### [Directions]
Would you please give every entry again exactly, without the pictures?

Entries taken from a collection:

+++

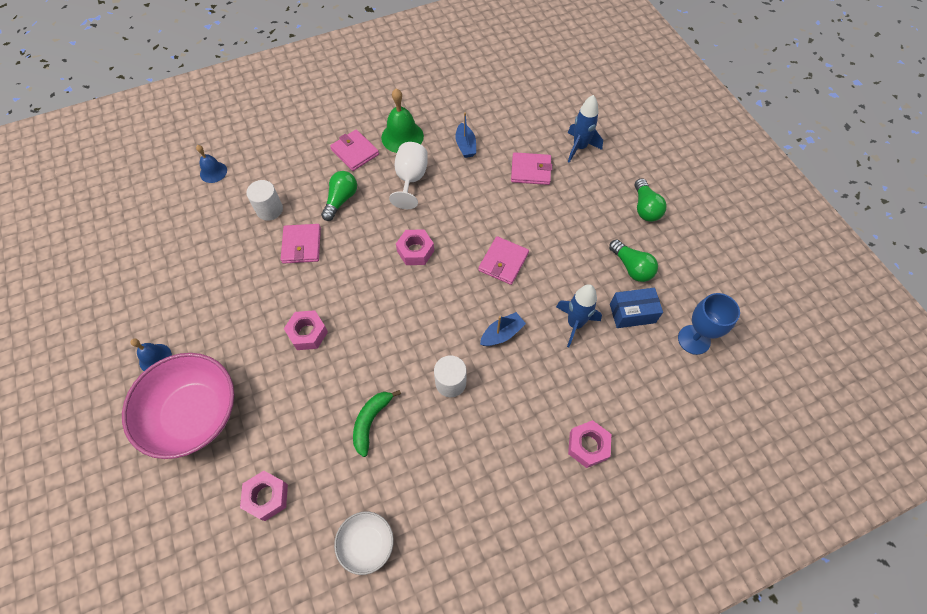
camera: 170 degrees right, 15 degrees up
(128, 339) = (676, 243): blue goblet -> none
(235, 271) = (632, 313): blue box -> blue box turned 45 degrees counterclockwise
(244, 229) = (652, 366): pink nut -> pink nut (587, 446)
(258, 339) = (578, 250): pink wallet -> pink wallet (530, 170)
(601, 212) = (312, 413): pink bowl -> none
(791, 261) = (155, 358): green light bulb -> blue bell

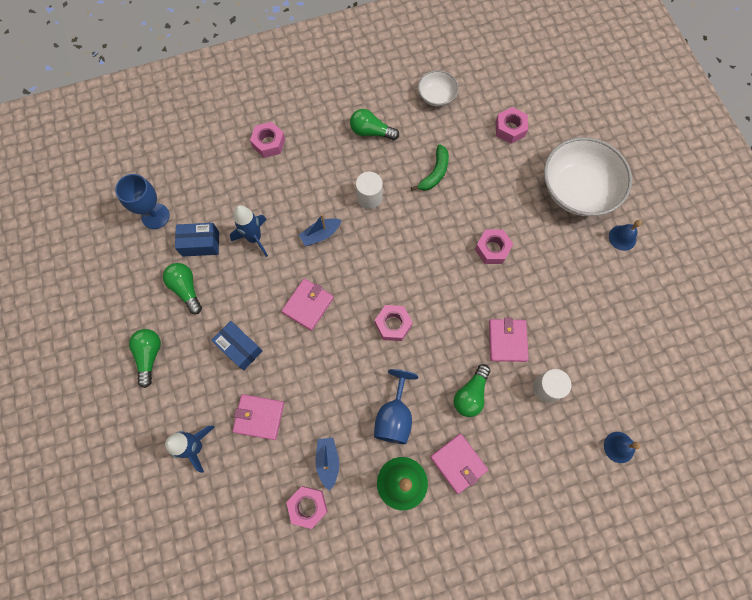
camera: 175 degrees left, 10 degrees up
(194, 414) = (577, 189): pink bowl -> white bowl
(411, 179) = (394, 416): white goblet -> blue goblet
(456, 475) = (371, 132): none -> green light bulb
(477, 118) = (308, 506): none -> pink nut
(562, 220) = (240, 348): none -> blue box

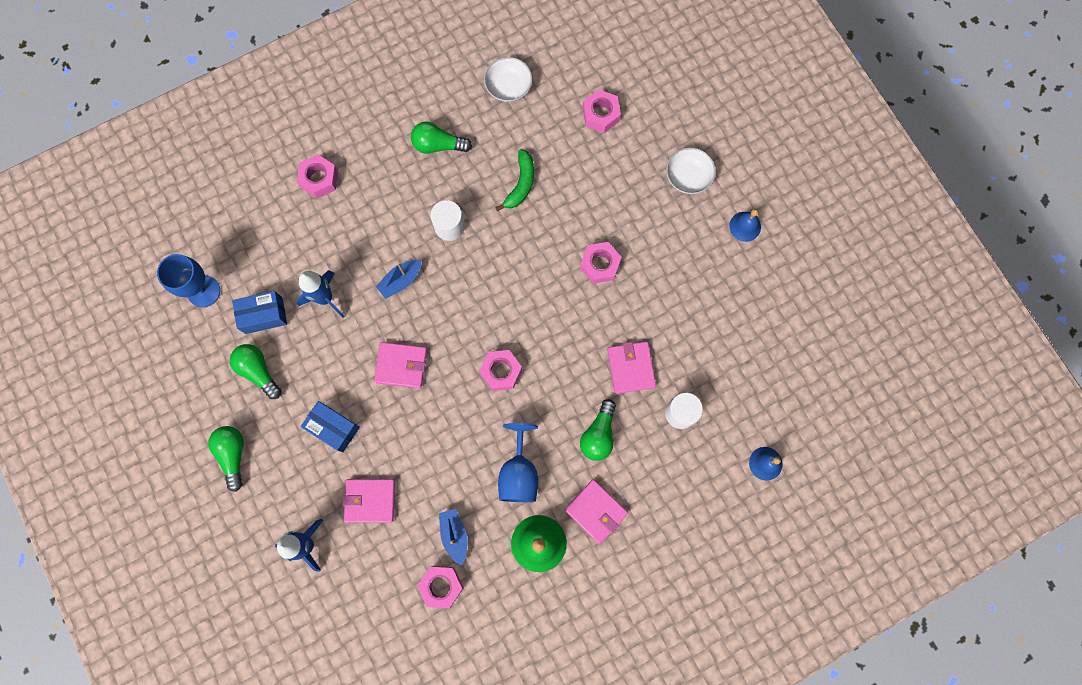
camera: 10 degrees left, 5 degrees up
(308, 305) = (401, 366): pink wallet -> pink wallet turned 75 degrees clockwise
(577, 189) = (688, 177): white bowl -> white bowl, size x0.50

+++

### [Result of the task]
camera: 170 degrees right, 15 degrees up
(128, 339) = (676, 243): blue goblet -> none
(235, 271) = (632, 313): blue box -> blue box turned 45 degrees counterclockwise
(244, 229) = (652, 366): pink nut -> pink nut (587, 446)
(258, 339) = (578, 250): pink wallet -> pink wallet (530, 170)
(601, 212) = (312, 413): pink bowl -> none
(791, 261) = (155, 358): green light bulb -> blue bell

camera: 175 degrees left, 10 degrees up
(194, 414) = (577, 189): pink bowl -> white bowl
(411, 179) = (394, 416): white goblet -> blue goblet
(456, 475) = (371, 132): none -> green light bulb
(477, 118) = (308, 506): none -> pink nut
(562, 220) = (240, 348): none -> blue box

camera: 10 degrees left, 5 degrees up
(308, 305) = (401, 366): pink wallet -> pink wallet turned 75 degrees clockwise
(577, 189) = (688, 177): white bowl -> white bowl, size x0.50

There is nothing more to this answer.